◆ Problem
Write out, word for word, every line in the data below from the one containing "brown slope E3:F5" to the one containing "blue brick A2", both of them included.

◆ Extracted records
---+---
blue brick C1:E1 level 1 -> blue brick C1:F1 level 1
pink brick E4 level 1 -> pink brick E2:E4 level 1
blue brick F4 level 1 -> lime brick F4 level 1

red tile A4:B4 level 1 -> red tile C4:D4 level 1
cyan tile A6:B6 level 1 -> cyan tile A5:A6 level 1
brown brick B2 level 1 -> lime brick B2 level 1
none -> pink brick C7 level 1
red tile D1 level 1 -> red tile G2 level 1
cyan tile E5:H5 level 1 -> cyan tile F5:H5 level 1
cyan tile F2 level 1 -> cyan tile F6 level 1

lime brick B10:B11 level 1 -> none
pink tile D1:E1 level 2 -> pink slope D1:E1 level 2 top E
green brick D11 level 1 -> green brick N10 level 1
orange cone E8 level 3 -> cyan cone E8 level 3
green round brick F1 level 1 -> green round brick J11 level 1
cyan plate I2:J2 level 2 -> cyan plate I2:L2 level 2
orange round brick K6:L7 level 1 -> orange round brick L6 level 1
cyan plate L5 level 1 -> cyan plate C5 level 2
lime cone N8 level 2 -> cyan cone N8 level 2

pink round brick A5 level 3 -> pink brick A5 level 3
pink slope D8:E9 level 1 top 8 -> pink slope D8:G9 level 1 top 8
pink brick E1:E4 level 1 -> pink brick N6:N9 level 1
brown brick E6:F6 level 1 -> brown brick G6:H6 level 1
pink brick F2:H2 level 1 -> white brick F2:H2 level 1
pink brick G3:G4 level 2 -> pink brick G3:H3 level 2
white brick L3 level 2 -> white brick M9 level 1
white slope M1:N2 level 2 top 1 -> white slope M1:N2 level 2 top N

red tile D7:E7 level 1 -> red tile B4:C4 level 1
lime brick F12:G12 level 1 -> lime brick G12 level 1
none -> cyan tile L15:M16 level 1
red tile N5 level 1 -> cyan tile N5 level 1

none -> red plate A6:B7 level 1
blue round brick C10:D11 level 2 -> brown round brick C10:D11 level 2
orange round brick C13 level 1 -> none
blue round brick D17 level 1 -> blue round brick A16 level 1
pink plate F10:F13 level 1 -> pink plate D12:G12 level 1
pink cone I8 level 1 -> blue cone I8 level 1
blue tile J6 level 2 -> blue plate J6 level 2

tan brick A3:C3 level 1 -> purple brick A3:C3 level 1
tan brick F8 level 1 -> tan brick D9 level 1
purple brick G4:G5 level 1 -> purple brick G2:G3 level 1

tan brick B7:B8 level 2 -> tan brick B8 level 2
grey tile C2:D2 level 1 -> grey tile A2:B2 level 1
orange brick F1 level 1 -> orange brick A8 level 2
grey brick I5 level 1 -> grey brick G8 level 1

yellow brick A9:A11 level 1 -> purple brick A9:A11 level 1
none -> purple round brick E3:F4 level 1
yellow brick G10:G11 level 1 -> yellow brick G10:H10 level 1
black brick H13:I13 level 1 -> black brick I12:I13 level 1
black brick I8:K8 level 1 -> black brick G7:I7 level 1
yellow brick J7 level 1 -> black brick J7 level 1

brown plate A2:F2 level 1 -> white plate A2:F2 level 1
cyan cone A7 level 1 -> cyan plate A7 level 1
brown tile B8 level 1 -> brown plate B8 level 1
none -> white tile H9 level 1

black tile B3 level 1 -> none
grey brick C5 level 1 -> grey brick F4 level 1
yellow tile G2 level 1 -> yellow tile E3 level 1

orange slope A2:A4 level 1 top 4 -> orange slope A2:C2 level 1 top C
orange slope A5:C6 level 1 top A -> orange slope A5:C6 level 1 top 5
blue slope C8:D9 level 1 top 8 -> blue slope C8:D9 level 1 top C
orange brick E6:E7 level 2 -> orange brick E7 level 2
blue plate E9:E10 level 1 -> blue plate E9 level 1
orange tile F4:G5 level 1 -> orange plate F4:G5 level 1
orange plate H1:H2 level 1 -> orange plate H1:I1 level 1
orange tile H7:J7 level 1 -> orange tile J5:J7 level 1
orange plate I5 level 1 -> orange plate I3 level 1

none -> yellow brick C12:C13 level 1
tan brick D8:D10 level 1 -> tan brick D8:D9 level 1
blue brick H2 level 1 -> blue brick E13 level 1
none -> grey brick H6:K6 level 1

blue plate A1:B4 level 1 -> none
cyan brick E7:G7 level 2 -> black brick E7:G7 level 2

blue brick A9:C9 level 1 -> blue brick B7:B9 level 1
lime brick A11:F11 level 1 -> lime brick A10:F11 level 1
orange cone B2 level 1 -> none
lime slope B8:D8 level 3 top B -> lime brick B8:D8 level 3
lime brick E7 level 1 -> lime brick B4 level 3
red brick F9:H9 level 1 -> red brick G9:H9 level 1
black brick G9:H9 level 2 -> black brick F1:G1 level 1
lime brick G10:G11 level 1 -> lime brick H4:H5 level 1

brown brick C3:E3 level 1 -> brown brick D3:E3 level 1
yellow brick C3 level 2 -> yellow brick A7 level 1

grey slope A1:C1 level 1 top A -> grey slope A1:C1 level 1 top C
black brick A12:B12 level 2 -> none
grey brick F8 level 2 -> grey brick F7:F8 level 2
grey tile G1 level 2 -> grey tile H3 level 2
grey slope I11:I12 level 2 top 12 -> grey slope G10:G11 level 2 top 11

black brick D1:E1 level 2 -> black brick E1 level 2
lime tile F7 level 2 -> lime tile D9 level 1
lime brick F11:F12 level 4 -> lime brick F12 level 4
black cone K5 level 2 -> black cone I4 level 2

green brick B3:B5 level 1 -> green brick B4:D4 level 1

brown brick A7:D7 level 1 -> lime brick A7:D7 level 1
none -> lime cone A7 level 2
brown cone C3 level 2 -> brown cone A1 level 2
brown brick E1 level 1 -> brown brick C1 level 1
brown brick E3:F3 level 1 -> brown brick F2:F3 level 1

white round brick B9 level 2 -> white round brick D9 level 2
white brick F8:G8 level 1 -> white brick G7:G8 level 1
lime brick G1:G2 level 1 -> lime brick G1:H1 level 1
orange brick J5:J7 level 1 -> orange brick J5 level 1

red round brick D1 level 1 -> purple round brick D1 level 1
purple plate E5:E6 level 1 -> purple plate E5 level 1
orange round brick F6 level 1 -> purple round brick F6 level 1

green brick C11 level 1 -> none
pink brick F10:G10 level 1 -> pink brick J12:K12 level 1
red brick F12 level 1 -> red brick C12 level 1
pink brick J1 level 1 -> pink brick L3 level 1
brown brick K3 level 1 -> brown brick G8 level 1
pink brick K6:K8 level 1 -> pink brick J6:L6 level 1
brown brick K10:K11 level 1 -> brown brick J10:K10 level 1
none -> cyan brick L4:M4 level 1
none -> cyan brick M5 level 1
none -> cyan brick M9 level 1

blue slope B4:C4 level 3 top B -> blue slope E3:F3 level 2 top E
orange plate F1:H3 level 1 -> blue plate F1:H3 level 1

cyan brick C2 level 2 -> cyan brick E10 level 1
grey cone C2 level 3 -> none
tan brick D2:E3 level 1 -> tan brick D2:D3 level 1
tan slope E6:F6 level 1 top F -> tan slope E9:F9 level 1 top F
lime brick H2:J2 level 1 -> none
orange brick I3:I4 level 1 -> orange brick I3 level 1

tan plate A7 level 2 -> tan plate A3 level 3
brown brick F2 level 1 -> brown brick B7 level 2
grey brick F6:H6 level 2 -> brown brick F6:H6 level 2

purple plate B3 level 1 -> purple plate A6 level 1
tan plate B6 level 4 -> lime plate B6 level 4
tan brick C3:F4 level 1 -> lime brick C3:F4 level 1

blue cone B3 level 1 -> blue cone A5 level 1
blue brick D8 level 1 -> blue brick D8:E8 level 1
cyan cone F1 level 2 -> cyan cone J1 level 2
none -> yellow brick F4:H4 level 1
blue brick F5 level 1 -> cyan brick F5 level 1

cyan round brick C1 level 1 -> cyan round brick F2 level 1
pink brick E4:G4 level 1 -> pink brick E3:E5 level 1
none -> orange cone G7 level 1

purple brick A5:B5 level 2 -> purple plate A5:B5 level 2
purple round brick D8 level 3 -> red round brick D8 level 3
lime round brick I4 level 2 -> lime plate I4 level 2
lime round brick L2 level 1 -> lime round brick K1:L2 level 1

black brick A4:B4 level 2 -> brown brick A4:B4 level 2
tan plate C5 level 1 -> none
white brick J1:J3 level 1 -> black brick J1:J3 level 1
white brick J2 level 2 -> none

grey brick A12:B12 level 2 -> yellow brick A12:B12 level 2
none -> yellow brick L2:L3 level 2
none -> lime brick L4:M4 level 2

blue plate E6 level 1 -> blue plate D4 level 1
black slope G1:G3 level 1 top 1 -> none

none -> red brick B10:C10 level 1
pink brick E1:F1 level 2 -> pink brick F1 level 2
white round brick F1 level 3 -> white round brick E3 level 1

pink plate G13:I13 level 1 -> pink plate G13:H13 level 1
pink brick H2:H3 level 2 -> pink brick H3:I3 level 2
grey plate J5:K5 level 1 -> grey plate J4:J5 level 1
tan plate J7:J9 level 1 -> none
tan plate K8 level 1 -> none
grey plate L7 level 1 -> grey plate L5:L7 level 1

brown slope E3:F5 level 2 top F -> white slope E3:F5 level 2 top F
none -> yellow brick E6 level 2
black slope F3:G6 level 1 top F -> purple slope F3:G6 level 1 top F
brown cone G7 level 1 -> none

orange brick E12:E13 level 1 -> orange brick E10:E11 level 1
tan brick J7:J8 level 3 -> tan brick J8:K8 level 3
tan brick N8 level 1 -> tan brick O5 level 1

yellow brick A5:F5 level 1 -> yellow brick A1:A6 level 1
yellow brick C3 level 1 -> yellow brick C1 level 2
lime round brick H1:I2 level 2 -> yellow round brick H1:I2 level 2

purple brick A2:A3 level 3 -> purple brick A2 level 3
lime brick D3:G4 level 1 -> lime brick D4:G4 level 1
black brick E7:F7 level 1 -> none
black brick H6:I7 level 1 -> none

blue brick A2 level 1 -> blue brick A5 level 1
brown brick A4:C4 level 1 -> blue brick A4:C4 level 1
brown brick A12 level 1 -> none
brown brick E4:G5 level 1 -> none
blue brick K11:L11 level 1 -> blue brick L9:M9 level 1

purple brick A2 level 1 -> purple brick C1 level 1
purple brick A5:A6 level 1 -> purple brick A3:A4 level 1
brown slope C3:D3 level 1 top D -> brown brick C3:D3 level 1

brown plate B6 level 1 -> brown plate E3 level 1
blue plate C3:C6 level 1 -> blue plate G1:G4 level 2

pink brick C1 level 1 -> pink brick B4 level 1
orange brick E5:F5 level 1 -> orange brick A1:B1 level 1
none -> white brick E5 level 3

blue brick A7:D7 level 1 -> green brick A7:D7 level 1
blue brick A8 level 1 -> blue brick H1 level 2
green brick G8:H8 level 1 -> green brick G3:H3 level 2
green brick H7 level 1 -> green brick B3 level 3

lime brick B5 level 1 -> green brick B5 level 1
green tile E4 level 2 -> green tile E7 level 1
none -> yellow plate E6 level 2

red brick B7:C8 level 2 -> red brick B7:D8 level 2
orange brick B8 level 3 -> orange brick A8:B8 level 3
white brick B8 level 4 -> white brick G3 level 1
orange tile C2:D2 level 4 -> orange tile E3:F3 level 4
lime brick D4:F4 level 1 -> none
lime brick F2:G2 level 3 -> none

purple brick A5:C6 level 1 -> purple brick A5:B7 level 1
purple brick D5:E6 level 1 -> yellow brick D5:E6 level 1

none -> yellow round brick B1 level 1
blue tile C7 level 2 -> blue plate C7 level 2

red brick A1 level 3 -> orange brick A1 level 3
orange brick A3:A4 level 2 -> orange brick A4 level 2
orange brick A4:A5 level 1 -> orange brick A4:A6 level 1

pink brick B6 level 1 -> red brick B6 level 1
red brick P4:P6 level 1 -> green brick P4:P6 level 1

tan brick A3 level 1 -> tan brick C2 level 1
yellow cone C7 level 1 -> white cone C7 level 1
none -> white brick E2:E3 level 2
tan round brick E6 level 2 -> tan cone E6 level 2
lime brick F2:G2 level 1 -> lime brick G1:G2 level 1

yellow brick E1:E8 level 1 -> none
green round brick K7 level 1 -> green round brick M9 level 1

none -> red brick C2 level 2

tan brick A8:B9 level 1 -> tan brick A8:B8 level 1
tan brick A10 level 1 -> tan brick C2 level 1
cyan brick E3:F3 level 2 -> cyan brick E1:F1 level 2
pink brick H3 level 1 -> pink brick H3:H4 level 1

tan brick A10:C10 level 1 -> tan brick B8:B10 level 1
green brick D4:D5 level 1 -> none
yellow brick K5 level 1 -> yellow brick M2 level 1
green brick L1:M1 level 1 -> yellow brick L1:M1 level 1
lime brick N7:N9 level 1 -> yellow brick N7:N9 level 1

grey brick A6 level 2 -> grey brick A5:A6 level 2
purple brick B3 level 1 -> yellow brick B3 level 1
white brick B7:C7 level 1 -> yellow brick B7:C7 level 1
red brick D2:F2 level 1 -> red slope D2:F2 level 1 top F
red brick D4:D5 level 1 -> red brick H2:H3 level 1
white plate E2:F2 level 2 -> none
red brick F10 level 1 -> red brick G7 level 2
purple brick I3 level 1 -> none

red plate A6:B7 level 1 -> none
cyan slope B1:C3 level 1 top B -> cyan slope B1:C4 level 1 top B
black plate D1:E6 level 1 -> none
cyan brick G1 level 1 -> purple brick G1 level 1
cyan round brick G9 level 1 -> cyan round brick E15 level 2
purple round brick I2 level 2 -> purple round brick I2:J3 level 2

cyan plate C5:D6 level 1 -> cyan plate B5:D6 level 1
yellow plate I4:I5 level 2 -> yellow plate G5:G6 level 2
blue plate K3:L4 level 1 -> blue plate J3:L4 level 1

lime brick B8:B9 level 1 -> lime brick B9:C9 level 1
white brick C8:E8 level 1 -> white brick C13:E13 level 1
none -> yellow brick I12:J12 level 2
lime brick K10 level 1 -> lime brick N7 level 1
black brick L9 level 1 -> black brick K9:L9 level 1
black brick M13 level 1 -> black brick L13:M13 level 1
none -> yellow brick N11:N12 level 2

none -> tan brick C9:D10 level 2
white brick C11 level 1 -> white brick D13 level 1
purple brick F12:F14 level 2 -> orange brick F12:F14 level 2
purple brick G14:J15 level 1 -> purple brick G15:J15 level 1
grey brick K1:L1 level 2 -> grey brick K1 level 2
---+---
◆ Finished task
brown slope E3:F5 level 2 top F -> white slope E3:F5 level 2 top F
none -> yellow brick E6 level 2
black slope F3:G6 level 1 top F -> purple slope F3:G6 level 1 top F
brown cone G7 level 1 -> none

orange brick E12:E13 level 1 -> orange brick E10:E11 level 1
tan brick J7:J8 level 3 -> tan brick J8:K8 level 3
tan brick N8 level 1 -> tan brick O5 level 1

yellow brick A5:F5 level 1 -> yellow brick A1:A6 level 1
yellow brick C3 level 1 -> yellow brick C1 level 2
lime round brick H1:I2 level 2 -> yellow round brick H1:I2 level 2

purple brick A2:A3 level 3 -> purple brick A2 level 3
lime brick D3:G4 level 1 -> lime brick D4:G4 level 1
black brick E7:F7 level 1 -> none
black brick H6:I7 level 1 -> none

blue brick A2 level 1 -> blue brick A5 level 1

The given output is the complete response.